[TASK INSTRUCTIONS] Although the data holds pictures, return only the lines from the one containing "cyan brick F5:F6" to the end, exactly, and without them.

[DATA TO PROCESS]
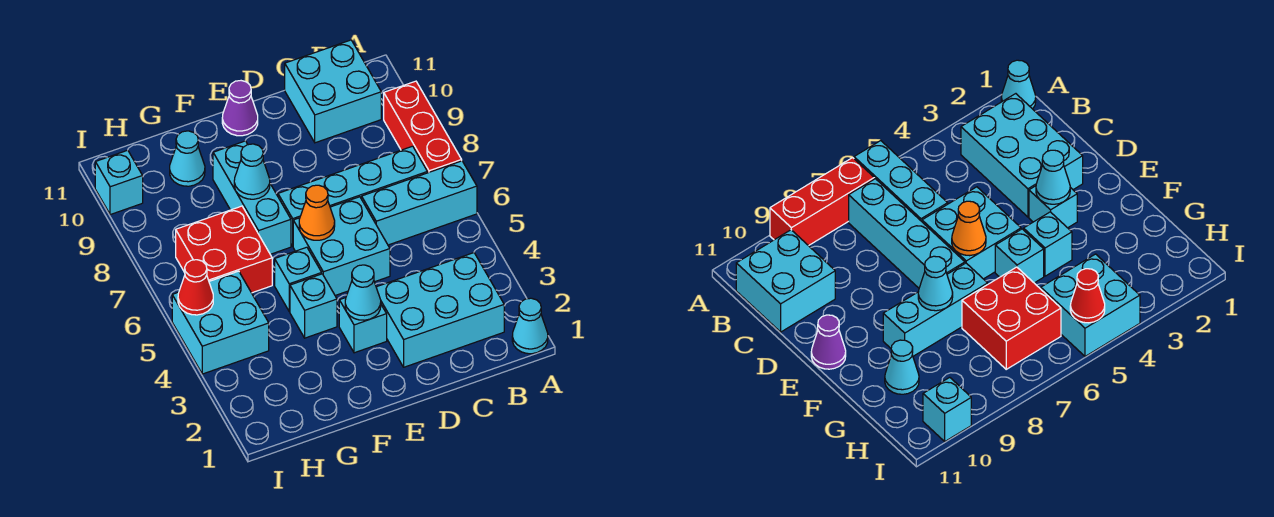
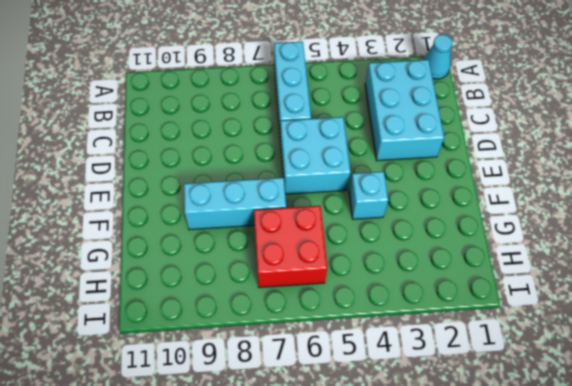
none -> red brick A7:A9 level 1
none -> cyan brick B7:E7 level 1
none -> cyan brick B10:C11 level 1

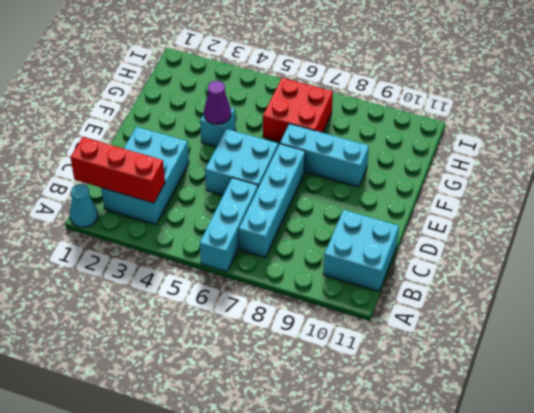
red brick B1:B3 level 2 -> red brick A7:A9 level 1
purple cone F4 level 2 -> purple cone E11 level 1
none -> cyan brick E3 level 1
none -> cyan brick F5 level 1
none -> cyan cone G10 level 1

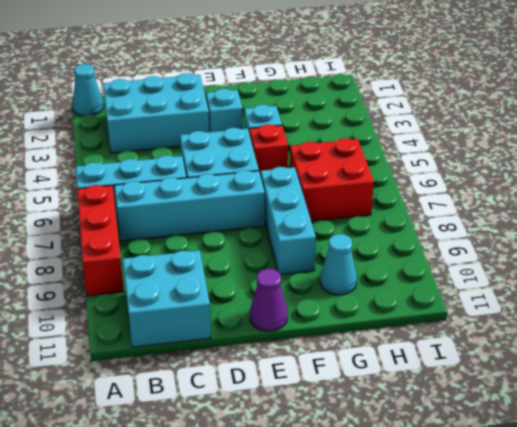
red brick F5 level 1 -> cyan brick F5 level 1
none -> cyan brick H4:I5 level 1
none -> cyan brick I10 level 1
none -> cyan cone E3 level 2

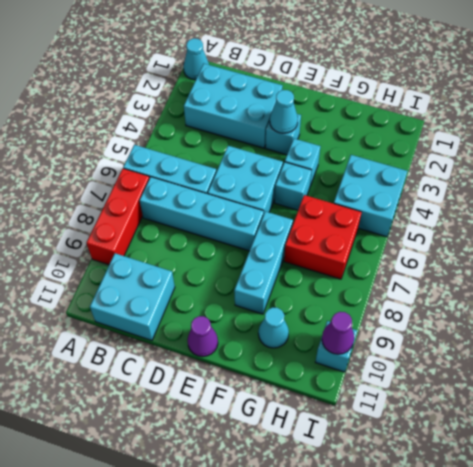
purple cone I10 level 2 -> none
none -> orange cone E6 level 2
none -> cyan cone F8 level 2
none -> red cone I5 level 2

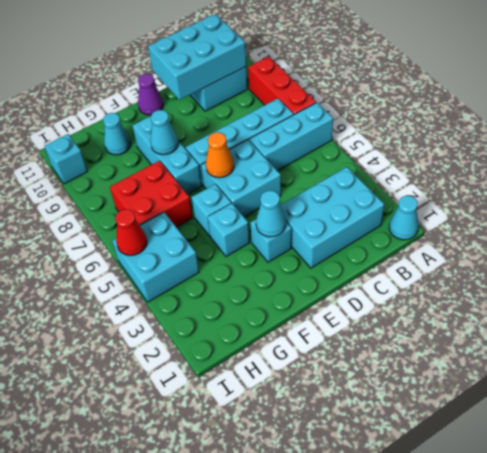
cyan brick B10:D11 level 2 -> none

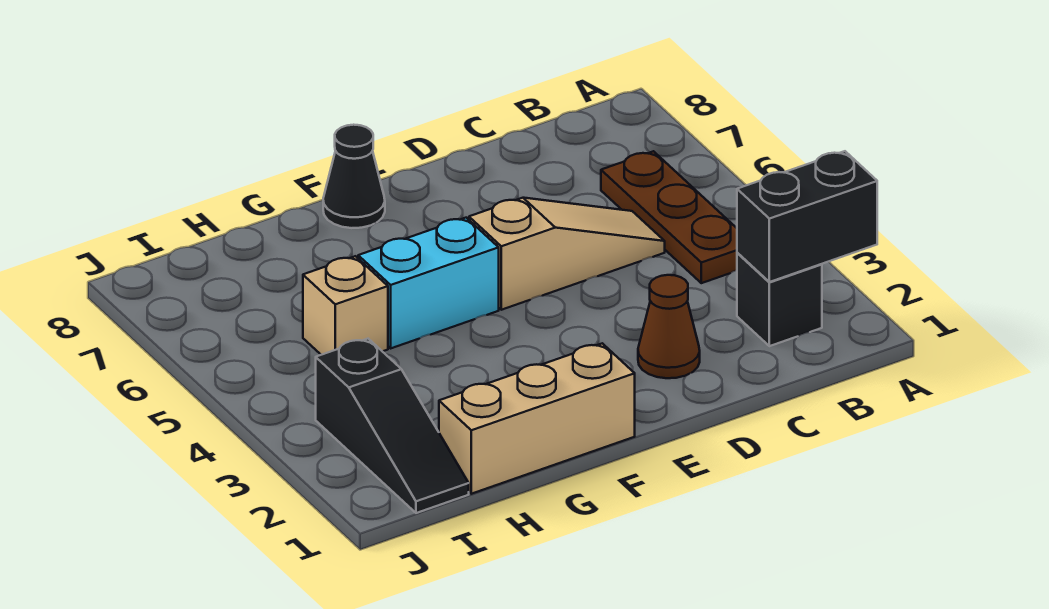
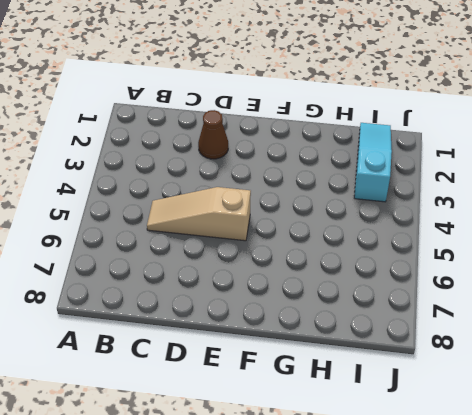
cyan slope I1:I3 level 1 top 3 -> black slope I1:I3 level 1 top 3
none -> black brick B2 level 1
none -> brown plate B4:B6 level 1

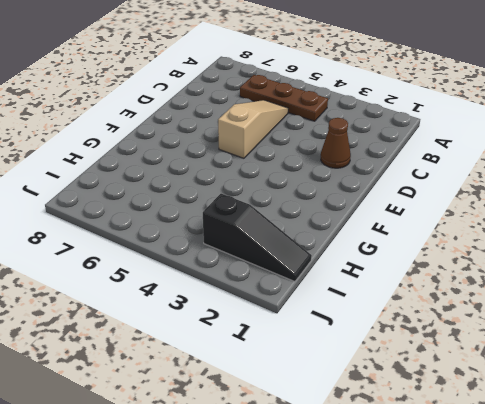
none -> black brick B2 level 1
none -> tan brick F1:H1 level 1

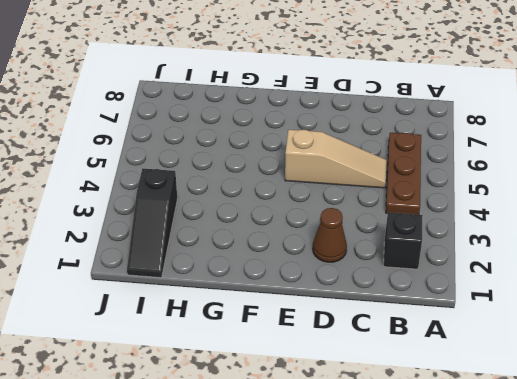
none -> tan brick F1:H1 level 1
none -> cyan brick F5:G5 level 1

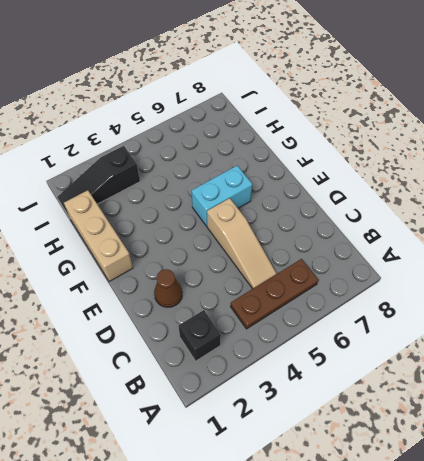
cyan brick F5:F6 level 1 -> cyan brick F5:G5 level 1
none -> black cone F8 level 1
none -> tan brick H5 level 1

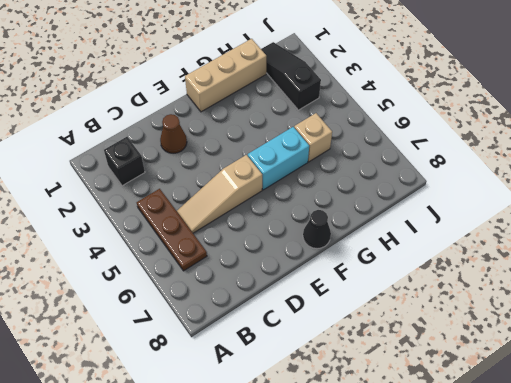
none -> black brick A2:B2 level 2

[RESULT]
cyan brick F5:F6 level 1 -> cyan brick F5:G5 level 1
none -> black cone F8 level 1
none -> tan brick H5 level 1

none -> black brick A2:B2 level 2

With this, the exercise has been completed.